Exercise -
The answer must consist of every line below that holds the word "XSHUT".

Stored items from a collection
┄┄┄┄┄┄

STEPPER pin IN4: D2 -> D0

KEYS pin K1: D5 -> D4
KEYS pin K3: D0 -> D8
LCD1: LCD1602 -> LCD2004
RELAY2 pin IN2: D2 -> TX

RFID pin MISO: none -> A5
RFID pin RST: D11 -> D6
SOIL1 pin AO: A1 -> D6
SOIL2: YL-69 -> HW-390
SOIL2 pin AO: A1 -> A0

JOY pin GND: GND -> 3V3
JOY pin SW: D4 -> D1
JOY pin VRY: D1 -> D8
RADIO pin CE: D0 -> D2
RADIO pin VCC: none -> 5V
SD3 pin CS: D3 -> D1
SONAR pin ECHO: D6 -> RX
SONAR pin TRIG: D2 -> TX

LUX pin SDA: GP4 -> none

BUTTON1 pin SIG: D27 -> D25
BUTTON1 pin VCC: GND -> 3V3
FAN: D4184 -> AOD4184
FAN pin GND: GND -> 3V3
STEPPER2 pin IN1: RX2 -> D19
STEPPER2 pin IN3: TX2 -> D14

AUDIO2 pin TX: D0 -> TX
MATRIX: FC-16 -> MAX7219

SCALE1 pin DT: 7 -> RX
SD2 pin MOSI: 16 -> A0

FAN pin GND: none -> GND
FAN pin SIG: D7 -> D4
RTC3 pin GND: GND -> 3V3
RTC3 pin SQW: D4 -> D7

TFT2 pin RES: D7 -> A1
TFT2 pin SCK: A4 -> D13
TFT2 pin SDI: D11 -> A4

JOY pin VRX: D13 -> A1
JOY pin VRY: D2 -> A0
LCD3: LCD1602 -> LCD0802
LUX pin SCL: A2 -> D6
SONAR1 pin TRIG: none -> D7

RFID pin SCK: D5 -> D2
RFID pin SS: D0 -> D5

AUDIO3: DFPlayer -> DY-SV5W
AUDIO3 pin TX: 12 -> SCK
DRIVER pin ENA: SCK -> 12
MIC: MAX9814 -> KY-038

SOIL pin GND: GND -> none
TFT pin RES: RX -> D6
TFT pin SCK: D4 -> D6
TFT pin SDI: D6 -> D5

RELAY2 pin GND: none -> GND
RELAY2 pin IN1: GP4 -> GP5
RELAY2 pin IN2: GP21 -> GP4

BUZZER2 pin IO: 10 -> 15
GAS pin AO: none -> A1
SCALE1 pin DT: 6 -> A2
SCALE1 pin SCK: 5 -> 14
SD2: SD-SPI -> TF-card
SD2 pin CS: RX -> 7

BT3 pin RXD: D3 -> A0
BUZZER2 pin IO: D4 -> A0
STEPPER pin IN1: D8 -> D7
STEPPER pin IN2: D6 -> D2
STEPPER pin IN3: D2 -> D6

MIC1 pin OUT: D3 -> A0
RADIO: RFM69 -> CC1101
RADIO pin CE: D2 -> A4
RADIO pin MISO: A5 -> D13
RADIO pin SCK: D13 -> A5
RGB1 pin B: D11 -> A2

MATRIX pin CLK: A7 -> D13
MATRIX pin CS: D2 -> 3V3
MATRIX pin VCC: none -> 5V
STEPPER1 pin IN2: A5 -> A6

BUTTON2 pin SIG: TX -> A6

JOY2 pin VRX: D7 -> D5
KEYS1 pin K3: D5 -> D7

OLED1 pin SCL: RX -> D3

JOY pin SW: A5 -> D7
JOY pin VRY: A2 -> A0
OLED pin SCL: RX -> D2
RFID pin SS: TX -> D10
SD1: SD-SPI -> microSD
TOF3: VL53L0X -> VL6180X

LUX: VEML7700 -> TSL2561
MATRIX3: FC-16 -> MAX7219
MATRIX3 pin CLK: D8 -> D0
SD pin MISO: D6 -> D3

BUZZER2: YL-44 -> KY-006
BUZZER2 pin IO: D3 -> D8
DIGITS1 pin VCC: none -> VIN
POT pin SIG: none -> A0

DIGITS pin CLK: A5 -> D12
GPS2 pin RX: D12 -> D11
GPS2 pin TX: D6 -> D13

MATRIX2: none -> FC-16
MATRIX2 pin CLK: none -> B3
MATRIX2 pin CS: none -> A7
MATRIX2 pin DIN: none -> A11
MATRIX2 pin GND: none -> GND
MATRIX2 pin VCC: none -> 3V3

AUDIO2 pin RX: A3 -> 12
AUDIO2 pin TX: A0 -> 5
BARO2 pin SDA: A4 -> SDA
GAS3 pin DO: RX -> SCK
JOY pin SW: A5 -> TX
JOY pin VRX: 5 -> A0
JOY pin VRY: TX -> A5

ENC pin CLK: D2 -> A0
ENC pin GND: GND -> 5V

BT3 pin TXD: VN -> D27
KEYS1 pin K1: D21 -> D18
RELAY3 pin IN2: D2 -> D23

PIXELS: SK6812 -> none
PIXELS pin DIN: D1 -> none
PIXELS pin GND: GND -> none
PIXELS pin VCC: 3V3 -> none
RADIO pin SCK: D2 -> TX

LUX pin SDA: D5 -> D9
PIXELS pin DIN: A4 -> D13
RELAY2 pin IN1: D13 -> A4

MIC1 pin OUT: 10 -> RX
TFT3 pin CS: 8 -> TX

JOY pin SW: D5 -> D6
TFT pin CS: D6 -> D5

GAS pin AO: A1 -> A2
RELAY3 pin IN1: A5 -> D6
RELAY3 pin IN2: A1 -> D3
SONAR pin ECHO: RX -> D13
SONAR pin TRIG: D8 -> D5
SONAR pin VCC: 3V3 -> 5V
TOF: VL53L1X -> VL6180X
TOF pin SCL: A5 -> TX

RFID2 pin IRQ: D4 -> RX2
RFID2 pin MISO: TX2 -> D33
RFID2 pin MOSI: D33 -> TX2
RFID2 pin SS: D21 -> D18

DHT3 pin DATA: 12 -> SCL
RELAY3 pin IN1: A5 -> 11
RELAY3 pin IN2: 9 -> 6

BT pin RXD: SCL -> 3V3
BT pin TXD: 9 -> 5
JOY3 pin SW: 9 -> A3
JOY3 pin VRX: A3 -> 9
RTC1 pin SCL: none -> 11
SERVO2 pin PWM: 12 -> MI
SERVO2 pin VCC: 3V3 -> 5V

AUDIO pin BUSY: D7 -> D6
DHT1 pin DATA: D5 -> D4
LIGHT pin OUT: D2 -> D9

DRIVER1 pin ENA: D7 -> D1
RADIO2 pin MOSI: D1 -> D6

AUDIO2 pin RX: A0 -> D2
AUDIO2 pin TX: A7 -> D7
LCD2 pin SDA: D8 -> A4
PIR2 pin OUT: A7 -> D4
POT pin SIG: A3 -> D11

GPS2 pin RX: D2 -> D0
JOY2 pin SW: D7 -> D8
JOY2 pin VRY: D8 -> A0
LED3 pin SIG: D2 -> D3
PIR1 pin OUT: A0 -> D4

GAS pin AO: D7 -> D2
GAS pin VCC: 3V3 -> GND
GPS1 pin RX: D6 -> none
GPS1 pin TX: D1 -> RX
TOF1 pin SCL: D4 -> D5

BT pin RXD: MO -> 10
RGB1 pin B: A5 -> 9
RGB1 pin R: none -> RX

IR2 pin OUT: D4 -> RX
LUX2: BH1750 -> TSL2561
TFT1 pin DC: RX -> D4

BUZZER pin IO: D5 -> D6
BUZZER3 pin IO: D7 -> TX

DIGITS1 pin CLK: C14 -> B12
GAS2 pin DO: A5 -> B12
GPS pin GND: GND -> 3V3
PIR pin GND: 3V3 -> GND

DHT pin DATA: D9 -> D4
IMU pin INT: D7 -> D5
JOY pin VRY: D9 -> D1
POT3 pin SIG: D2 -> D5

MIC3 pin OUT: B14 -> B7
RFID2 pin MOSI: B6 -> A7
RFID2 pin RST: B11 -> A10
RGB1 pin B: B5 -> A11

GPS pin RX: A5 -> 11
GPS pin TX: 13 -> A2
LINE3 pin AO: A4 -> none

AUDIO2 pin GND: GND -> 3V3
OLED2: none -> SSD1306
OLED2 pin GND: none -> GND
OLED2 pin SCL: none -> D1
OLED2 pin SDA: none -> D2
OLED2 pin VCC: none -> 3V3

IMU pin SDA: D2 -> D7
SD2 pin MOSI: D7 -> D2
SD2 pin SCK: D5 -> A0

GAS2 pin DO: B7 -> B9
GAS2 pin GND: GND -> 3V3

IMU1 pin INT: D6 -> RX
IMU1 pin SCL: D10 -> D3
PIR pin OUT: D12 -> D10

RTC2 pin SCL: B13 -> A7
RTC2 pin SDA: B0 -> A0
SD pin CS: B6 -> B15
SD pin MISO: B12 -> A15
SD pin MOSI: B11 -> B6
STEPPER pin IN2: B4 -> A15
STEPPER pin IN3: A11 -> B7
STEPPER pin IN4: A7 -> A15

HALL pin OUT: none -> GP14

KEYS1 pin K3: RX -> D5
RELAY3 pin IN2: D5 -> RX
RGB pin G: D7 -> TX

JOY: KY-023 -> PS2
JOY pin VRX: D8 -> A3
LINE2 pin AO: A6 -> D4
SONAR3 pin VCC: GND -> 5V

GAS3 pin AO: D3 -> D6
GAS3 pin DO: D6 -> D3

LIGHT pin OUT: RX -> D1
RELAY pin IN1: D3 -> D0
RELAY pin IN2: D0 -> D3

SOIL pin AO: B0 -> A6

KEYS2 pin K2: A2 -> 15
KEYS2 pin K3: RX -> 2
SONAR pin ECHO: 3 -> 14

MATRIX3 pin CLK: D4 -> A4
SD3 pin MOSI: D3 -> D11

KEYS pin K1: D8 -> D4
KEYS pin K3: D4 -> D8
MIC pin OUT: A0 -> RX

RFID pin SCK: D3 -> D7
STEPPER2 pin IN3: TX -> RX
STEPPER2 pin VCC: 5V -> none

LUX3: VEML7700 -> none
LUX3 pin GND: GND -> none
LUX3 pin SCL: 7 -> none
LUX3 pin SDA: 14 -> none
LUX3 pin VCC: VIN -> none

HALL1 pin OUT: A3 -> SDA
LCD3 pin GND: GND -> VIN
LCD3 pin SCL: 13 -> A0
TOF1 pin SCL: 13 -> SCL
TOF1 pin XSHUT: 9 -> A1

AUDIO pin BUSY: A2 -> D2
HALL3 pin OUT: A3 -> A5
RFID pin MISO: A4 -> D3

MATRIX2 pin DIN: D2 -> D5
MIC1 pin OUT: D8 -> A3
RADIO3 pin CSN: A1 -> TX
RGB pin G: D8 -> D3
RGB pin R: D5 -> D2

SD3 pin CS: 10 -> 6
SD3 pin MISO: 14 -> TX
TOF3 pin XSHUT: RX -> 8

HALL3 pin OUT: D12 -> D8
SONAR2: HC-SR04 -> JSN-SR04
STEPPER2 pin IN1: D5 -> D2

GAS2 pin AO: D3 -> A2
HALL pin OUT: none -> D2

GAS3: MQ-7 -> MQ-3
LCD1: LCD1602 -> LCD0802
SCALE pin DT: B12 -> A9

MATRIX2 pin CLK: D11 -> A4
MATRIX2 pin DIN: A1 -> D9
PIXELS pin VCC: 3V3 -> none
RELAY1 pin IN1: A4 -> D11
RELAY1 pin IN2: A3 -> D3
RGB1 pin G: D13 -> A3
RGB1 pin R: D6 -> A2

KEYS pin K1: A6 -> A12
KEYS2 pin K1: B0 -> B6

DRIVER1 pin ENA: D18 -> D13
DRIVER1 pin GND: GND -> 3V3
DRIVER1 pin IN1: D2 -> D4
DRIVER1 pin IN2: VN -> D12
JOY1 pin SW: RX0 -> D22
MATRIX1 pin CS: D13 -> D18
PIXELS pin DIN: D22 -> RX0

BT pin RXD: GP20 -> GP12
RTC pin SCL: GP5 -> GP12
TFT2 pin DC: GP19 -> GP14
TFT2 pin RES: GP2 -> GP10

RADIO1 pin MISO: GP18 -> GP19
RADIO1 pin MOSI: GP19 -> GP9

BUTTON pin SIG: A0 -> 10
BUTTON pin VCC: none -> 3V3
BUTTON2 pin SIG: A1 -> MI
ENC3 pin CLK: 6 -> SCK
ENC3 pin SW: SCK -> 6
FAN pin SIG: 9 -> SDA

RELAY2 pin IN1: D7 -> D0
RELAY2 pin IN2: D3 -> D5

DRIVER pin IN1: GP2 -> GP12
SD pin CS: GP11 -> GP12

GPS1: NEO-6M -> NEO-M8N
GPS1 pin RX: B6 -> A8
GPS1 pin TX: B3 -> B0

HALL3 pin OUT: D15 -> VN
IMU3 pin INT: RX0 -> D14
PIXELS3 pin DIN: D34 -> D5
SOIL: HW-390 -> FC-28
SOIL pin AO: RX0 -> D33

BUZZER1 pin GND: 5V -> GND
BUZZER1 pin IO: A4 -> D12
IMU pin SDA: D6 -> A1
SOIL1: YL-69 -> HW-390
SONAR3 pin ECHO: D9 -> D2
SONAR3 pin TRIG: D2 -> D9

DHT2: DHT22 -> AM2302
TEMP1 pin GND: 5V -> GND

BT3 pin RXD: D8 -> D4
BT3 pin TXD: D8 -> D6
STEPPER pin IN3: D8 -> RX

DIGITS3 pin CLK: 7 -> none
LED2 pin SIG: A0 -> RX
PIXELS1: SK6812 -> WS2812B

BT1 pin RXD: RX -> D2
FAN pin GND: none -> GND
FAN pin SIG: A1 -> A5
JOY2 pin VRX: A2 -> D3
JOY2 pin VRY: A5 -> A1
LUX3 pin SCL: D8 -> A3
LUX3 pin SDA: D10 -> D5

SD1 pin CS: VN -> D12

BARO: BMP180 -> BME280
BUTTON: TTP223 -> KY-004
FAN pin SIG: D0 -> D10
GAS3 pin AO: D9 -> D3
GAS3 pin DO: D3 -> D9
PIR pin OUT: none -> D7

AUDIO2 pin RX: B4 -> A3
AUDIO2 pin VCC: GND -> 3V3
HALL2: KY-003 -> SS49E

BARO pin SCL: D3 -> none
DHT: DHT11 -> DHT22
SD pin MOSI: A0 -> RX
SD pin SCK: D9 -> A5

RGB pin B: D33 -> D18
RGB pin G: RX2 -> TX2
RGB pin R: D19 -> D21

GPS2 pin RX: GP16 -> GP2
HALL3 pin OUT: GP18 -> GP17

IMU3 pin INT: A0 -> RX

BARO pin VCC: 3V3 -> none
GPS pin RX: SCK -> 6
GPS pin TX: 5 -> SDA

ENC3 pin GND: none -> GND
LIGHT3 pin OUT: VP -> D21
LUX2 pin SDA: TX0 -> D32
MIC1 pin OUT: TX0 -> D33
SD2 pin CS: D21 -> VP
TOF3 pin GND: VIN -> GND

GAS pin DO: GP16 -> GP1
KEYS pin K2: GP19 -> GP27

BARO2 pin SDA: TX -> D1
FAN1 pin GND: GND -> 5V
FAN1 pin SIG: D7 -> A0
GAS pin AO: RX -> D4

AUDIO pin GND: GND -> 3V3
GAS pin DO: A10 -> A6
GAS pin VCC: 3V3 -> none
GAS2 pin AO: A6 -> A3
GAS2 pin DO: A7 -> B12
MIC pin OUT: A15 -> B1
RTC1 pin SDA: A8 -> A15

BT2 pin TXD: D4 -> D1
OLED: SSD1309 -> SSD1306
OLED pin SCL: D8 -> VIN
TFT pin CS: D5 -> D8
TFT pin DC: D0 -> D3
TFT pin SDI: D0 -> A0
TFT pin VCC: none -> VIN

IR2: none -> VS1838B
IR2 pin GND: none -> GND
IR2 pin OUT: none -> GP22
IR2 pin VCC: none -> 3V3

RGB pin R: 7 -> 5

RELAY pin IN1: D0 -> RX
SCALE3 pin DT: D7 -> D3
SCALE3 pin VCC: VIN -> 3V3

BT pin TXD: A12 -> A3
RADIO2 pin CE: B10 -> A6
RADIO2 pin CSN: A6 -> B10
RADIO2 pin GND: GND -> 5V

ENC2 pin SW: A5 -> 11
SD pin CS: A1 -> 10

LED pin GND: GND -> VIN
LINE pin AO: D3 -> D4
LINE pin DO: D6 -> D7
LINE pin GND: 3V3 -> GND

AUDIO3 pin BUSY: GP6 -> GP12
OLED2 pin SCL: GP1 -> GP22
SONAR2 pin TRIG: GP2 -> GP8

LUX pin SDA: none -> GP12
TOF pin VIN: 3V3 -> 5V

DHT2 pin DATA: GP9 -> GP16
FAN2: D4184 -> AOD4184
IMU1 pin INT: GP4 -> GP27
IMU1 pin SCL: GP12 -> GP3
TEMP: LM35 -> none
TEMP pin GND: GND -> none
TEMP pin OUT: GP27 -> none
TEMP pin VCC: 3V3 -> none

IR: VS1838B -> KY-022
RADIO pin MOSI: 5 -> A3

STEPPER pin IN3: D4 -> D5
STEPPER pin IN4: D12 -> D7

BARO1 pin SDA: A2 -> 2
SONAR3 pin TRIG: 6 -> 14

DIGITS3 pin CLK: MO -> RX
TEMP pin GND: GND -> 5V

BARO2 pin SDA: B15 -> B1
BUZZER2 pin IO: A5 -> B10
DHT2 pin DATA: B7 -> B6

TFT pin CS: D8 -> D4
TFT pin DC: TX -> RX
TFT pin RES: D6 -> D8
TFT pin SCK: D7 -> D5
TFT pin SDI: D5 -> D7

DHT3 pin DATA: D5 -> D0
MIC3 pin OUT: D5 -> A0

┄┄┄┄┄┄

Answer section -
TOF1 pin XSHUT: 9 -> A1
TOF3 pin XSHUT: RX -> 8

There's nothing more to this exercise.